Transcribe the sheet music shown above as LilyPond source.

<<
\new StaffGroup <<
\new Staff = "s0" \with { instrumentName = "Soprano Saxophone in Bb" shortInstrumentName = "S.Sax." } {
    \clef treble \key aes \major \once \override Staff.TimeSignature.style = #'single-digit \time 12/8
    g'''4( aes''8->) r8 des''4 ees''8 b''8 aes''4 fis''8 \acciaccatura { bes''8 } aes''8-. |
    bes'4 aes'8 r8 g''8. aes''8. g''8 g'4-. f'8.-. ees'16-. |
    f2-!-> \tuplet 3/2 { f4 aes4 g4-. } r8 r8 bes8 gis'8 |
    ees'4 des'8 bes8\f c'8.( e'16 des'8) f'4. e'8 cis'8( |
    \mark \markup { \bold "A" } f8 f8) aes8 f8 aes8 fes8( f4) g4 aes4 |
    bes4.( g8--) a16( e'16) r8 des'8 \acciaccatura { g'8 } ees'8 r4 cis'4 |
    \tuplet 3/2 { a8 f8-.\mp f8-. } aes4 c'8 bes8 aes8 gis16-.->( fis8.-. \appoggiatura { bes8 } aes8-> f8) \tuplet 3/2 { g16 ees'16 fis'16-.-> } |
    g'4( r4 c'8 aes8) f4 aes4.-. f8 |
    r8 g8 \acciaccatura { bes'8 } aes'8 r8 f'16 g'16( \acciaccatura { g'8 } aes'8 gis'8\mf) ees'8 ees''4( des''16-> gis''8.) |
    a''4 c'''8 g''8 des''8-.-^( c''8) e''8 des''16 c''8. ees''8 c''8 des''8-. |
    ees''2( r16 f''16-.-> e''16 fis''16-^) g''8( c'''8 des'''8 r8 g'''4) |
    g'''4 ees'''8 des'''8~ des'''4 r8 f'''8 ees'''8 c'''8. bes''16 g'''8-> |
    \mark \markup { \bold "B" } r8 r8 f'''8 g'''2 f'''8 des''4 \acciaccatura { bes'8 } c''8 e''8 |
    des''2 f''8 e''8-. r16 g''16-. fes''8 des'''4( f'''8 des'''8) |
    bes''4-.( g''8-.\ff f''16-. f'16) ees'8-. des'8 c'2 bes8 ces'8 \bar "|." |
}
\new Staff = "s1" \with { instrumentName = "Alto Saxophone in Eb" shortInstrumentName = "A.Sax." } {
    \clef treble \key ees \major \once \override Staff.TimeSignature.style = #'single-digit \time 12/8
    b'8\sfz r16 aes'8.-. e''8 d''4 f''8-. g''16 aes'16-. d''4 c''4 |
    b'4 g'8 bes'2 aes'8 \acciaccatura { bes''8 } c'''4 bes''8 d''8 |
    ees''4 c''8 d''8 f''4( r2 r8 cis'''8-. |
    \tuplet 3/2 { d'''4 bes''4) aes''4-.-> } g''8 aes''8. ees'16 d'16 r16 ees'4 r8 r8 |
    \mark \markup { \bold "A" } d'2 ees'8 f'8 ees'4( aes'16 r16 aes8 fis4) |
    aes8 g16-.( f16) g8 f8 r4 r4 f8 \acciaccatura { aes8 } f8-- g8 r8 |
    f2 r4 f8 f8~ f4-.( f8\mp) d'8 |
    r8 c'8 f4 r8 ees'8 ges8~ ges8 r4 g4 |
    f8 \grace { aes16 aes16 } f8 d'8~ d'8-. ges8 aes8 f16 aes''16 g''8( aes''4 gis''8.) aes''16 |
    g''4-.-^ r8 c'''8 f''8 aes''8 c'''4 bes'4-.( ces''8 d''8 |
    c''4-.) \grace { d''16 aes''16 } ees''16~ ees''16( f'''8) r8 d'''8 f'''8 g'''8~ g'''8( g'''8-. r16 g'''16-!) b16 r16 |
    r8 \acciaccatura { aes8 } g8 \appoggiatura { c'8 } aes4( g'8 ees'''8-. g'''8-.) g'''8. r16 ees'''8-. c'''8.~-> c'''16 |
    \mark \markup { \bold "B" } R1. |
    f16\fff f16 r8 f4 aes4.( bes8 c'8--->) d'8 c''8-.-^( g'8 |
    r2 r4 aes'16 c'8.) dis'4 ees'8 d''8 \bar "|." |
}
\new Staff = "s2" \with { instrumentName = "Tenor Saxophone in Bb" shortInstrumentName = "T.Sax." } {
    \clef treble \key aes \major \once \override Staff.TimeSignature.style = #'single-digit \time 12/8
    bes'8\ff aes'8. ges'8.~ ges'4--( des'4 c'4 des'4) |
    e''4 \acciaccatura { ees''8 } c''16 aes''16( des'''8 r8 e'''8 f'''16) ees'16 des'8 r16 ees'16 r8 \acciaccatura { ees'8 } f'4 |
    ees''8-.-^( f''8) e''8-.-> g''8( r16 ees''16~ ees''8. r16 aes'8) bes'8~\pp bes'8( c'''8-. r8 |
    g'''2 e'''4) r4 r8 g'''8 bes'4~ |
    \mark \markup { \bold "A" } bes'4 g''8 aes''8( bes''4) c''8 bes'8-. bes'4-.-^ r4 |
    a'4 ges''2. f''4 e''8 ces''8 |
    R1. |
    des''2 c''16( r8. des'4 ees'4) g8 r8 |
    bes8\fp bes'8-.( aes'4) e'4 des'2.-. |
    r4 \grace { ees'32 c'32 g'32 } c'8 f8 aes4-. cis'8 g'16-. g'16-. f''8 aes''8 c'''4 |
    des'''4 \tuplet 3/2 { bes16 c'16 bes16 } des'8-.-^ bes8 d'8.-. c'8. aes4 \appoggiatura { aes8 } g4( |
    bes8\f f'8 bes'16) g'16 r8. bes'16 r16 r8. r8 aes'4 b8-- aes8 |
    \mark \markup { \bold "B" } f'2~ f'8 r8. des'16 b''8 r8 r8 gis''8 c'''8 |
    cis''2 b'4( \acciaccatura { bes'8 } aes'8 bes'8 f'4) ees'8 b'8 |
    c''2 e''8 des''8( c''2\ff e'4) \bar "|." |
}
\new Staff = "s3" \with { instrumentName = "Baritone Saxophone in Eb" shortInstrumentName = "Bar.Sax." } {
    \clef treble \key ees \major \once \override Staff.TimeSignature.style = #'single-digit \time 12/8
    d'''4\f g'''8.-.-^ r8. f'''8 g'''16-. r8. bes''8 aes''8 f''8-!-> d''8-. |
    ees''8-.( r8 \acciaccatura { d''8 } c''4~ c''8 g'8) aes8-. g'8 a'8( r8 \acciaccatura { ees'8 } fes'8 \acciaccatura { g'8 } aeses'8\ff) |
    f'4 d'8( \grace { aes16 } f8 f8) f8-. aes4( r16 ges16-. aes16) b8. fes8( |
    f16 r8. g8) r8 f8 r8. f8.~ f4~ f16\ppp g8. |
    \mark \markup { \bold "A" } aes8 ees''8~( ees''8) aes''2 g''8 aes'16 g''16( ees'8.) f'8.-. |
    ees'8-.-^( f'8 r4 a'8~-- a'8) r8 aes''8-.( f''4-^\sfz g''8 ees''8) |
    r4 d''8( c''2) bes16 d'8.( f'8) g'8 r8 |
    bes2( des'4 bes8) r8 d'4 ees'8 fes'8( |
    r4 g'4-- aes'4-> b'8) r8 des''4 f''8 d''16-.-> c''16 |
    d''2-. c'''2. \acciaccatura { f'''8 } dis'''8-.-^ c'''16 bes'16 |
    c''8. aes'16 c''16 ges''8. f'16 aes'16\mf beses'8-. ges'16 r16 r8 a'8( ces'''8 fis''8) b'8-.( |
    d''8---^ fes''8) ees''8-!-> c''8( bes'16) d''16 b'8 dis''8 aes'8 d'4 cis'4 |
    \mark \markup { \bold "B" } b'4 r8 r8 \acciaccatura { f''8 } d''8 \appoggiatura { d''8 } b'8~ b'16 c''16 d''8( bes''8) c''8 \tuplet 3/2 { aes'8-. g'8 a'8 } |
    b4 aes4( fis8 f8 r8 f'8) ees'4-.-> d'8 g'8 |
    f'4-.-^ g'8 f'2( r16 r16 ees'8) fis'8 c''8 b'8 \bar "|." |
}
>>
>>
........
* **YOUR TASK**: Gather every line in the rows above that contains the string "with", treating uppercase and lowercase as different.

* **ANSWER TO THE TASK**:
\new Staff = "s0" \with { instrumentName = "Soprano Saxophone in Bb" shortInstrumentName = "S.Sax." } {
\new Staff = "s1" \with { instrumentName = "Alto Saxophone in Eb" shortInstrumentName = "A.Sax." } {
\new Staff = "s2" \with { instrumentName = "Tenor Saxophone in Bb" shortInstrumentName = "T.Sax." } {
\new Staff = "s3" \with { instrumentName = "Baritone Saxophone in Eb" shortInstrumentName = "Bar.Sax." } {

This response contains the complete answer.